### Work to be completed
The full set of entries has to be output exactly.
------ Data section ------
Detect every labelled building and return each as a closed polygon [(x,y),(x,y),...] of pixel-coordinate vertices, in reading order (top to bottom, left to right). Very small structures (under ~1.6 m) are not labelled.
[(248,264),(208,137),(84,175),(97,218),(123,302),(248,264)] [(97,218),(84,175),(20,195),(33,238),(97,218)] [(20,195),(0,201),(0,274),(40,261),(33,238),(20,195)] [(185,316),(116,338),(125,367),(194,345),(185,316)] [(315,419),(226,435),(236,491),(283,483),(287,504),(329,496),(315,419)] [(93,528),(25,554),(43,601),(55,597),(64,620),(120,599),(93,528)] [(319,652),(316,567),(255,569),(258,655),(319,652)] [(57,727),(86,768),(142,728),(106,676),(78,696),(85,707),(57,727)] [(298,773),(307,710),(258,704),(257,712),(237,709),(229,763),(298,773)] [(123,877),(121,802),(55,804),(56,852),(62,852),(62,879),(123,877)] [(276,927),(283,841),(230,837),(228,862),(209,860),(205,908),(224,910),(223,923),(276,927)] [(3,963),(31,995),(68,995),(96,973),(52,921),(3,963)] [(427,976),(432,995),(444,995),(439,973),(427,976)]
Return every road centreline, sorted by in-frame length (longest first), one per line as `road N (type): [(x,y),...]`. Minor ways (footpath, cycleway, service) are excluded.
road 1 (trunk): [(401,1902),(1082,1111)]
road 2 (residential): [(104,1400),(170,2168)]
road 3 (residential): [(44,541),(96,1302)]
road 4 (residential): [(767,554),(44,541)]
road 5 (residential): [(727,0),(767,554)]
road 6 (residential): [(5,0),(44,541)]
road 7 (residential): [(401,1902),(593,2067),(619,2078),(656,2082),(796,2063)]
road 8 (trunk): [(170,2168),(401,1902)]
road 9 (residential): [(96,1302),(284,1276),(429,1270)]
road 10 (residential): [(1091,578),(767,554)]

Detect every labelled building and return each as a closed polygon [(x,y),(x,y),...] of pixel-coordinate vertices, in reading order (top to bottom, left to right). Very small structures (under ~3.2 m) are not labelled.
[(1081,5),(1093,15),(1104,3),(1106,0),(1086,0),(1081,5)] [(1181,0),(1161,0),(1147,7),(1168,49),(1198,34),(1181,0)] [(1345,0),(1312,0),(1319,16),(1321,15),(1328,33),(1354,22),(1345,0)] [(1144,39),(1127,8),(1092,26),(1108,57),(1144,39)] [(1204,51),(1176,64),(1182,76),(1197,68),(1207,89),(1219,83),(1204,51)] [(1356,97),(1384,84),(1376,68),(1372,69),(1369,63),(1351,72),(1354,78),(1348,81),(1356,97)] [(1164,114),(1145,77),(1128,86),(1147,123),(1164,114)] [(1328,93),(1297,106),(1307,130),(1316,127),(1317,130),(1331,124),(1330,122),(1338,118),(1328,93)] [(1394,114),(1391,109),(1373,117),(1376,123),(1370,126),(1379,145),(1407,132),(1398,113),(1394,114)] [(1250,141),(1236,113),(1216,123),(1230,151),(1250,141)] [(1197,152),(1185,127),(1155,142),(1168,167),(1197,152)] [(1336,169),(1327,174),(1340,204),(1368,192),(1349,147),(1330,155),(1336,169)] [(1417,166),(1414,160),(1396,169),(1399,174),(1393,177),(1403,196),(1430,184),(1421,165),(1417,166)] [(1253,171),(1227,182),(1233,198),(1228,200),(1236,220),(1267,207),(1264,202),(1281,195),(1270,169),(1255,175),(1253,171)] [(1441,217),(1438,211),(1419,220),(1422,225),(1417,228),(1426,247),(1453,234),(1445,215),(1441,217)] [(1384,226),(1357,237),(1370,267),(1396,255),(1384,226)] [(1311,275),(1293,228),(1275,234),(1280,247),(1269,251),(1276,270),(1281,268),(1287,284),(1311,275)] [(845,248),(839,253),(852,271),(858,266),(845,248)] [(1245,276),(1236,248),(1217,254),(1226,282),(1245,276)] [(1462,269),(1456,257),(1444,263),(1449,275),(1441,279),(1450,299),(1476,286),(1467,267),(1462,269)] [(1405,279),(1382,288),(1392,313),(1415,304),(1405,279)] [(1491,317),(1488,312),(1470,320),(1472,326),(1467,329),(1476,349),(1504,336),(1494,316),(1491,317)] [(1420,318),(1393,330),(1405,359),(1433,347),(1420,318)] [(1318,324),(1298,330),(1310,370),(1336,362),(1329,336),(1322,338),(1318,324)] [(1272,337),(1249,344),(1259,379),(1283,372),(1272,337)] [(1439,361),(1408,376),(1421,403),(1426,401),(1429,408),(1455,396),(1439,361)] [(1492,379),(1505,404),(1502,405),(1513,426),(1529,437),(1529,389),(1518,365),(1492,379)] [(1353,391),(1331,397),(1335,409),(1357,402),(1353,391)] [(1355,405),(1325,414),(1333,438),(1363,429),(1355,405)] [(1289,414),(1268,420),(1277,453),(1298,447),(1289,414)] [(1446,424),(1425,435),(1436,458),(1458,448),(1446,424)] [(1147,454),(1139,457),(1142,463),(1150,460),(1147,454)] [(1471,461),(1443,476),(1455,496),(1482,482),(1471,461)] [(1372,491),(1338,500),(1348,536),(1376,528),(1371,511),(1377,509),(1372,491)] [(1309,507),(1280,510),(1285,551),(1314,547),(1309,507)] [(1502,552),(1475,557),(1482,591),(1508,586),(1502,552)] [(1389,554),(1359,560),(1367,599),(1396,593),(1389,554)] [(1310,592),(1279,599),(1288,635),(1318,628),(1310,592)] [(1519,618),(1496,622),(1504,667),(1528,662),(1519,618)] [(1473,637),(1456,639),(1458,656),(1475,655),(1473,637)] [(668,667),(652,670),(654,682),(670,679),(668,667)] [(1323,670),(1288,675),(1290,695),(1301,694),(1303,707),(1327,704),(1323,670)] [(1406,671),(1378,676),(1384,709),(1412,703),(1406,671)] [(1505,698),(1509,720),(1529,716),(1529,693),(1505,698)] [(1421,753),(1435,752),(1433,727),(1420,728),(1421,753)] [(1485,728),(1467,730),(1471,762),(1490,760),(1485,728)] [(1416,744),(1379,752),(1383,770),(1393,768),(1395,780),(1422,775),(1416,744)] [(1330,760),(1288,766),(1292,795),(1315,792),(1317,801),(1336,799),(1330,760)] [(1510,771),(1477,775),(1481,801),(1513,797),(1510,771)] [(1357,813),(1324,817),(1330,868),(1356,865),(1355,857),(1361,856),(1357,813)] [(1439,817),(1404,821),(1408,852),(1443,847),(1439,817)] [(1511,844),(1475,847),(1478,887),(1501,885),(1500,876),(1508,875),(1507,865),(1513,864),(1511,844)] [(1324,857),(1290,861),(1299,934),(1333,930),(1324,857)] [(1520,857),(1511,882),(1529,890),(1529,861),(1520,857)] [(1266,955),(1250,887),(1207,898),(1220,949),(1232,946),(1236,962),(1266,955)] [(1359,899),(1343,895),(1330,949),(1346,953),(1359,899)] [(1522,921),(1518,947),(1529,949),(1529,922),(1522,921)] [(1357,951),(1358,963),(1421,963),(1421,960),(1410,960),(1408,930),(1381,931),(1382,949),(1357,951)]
------
### Task answer
Detect every labelled building and return each as a closed polygon [(x,y),(x,y),...] of pixel-coordinate vertices, in reading order (top to bottom, left to right). Very small structures (under ~1.6 m) are not labelled.
[(248,264),(208,137),(84,175),(97,218),(123,302),(248,264)] [(97,218),(84,175),(20,195),(33,238),(97,218)] [(20,195),(0,201),(0,274),(40,261),(33,238),(20,195)] [(185,316),(116,338),(125,367),(194,345),(185,316)] [(315,419),(226,435),(236,491),(283,483),(287,504),(329,496),(315,419)] [(93,528),(25,554),(43,601),(55,597),(64,620),(120,599),(93,528)] [(319,652),(316,567),(255,569),(258,655),(319,652)] [(57,727),(86,768),(142,728),(106,676),(78,696),(85,707),(57,727)] [(298,773),(307,710),(258,704),(257,712),(237,709),(229,763),(298,773)] [(123,877),(121,802),(55,804),(56,852),(62,852),(62,879),(123,877)] [(276,927),(283,841),(230,837),(228,862),(209,860),(205,908),(224,910),(223,923),(276,927)] [(3,963),(31,995),(68,995),(96,973),(52,921),(3,963)] [(427,976),(432,995),(444,995),(439,973),(427,976)]
Return every road centreline, sorted by in-frame length (longest first), one per line as `road N (type): [(x,y),...]`. Minor ways (footpath, cycleway, service) are excluded.
road 1 (trunk): [(401,1902),(1082,1111)]
road 2 (residential): [(104,1400),(170,2168)]
road 3 (residential): [(44,541),(96,1302)]
road 4 (residential): [(767,554),(44,541)]
road 5 (residential): [(727,0),(767,554)]
road 6 (residential): [(5,0),(44,541)]
road 7 (residential): [(401,1902),(593,2067),(619,2078),(656,2082),(796,2063)]
road 8 (trunk): [(170,2168),(401,1902)]
road 9 (residential): [(96,1302),(284,1276),(429,1270)]
road 10 (residential): [(1091,578),(767,554)]

Detect every labelled building and return each as a closed polygon [(x,y),(x,y),...] of pixel-coordinate vertices, in reading order (top to bottom, left to right). Very small structures (under ~3.2 m) are not labelled.
[(1081,5),(1093,15),(1104,3),(1106,0),(1086,0),(1081,5)] [(1181,0),(1161,0),(1147,7),(1168,49),(1198,34),(1181,0)] [(1345,0),(1312,0),(1319,16),(1321,15),(1328,33),(1354,22),(1345,0)] [(1144,39),(1127,8),(1092,26),(1108,57),(1144,39)] [(1204,51),(1176,64),(1182,76),(1197,68),(1207,89),(1219,83),(1204,51)] [(1356,97),(1384,84),(1376,68),(1372,69),(1369,63),(1351,72),(1354,78),(1348,81),(1356,97)] [(1164,114),(1145,77),(1128,86),(1147,123),(1164,114)] [(1328,93),(1297,106),(1307,130),(1316,127),(1317,130),(1331,124),(1330,122),(1338,118),(1328,93)] [(1394,114),(1391,109),(1373,117),(1376,123),(1370,126),(1379,145),(1407,132),(1398,113),(1394,114)] [(1250,141),(1236,113),(1216,123),(1230,151),(1250,141)] [(1197,152),(1185,127),(1155,142),(1168,167),(1197,152)] [(1336,169),(1327,174),(1340,204),(1368,192),(1349,147),(1330,155),(1336,169)] [(1417,166),(1414,160),(1396,169),(1399,174),(1393,177),(1403,196),(1430,184),(1421,165),(1417,166)] [(1253,171),(1227,182),(1233,198),(1228,200),(1236,220),(1267,207),(1264,202),(1281,195),(1270,169),(1255,175),(1253,171)] [(1441,217),(1438,211),(1419,220),(1422,225),(1417,228),(1426,247),(1453,234),(1445,215),(1441,217)] [(1384,226),(1357,237),(1370,267),(1396,255),(1384,226)] [(1311,275),(1293,228),(1275,234),(1280,247),(1269,251),(1276,270),(1281,268),(1287,284),(1311,275)] [(845,248),(839,253),(852,271),(858,266),(845,248)] [(1245,276),(1236,248),(1217,254),(1226,282),(1245,276)] [(1462,269),(1456,257),(1444,263),(1449,275),(1441,279),(1450,299),(1476,286),(1467,267),(1462,269)] [(1405,279),(1382,288),(1392,313),(1415,304),(1405,279)] [(1491,317),(1488,312),(1470,320),(1472,326),(1467,329),(1476,349),(1504,336),(1494,316),(1491,317)] [(1420,318),(1393,330),(1405,359),(1433,347),(1420,318)] [(1318,324),(1298,330),(1310,370),(1336,362),(1329,336),(1322,338),(1318,324)] [(1272,337),(1249,344),(1259,379),(1283,372),(1272,337)] [(1439,361),(1408,376),(1421,403),(1426,401),(1429,408),(1455,396),(1439,361)] [(1492,379),(1505,404),(1502,405),(1513,426),(1529,437),(1529,389),(1518,365),(1492,379)] [(1353,391),(1331,397),(1335,409),(1357,402),(1353,391)] [(1355,405),(1325,414),(1333,438),(1363,429),(1355,405)] [(1289,414),(1268,420),(1277,453),(1298,447),(1289,414)] [(1446,424),(1425,435),(1436,458),(1458,448),(1446,424)] [(1147,454),(1139,457),(1142,463),(1150,460),(1147,454)] [(1471,461),(1443,476),(1455,496),(1482,482),(1471,461)] [(1372,491),(1338,500),(1348,536),(1376,528),(1371,511),(1377,509),(1372,491)] [(1309,507),(1280,510),(1285,551),(1314,547),(1309,507)] [(1502,552),(1475,557),(1482,591),(1508,586),(1502,552)] [(1389,554),(1359,560),(1367,599),(1396,593),(1389,554)] [(1310,592),(1279,599),(1288,635),(1318,628),(1310,592)] [(1519,618),(1496,622),(1504,667),(1528,662),(1519,618)] [(1473,637),(1456,639),(1458,656),(1475,655),(1473,637)] [(668,667),(652,670),(654,682),(670,679),(668,667)] [(1323,670),(1288,675),(1290,695),(1301,694),(1303,707),(1327,704),(1323,670)] [(1406,671),(1378,676),(1384,709),(1412,703),(1406,671)] [(1505,698),(1509,720),(1529,716),(1529,693),(1505,698)] [(1421,753),(1435,752),(1433,727),(1420,728),(1421,753)] [(1485,728),(1467,730),(1471,762),(1490,760),(1485,728)] [(1416,744),(1379,752),(1383,770),(1393,768),(1395,780),(1422,775),(1416,744)] [(1330,760),(1288,766),(1292,795),(1315,792),(1317,801),(1336,799),(1330,760)] [(1510,771),(1477,775),(1481,801),(1513,797),(1510,771)] [(1357,813),(1324,817),(1330,868),(1356,865),(1355,857),(1361,856),(1357,813)] [(1439,817),(1404,821),(1408,852),(1443,847),(1439,817)] [(1511,844),(1475,847),(1478,887),(1501,885),(1500,876),(1508,875),(1507,865),(1513,864),(1511,844)] [(1324,857),(1290,861),(1299,934),(1333,930),(1324,857)] [(1520,857),(1511,882),(1529,890),(1529,861),(1520,857)] [(1266,955),(1250,887),(1207,898),(1220,949),(1232,946),(1236,962),(1266,955)] [(1359,899),(1343,895),(1330,949),(1346,953),(1359,899)] [(1522,921),(1518,947),(1529,949),(1529,922),(1522,921)] [(1357,951),(1358,963),(1421,963),(1421,960),(1410,960),(1408,930),(1381,931),(1382,949),(1357,951)]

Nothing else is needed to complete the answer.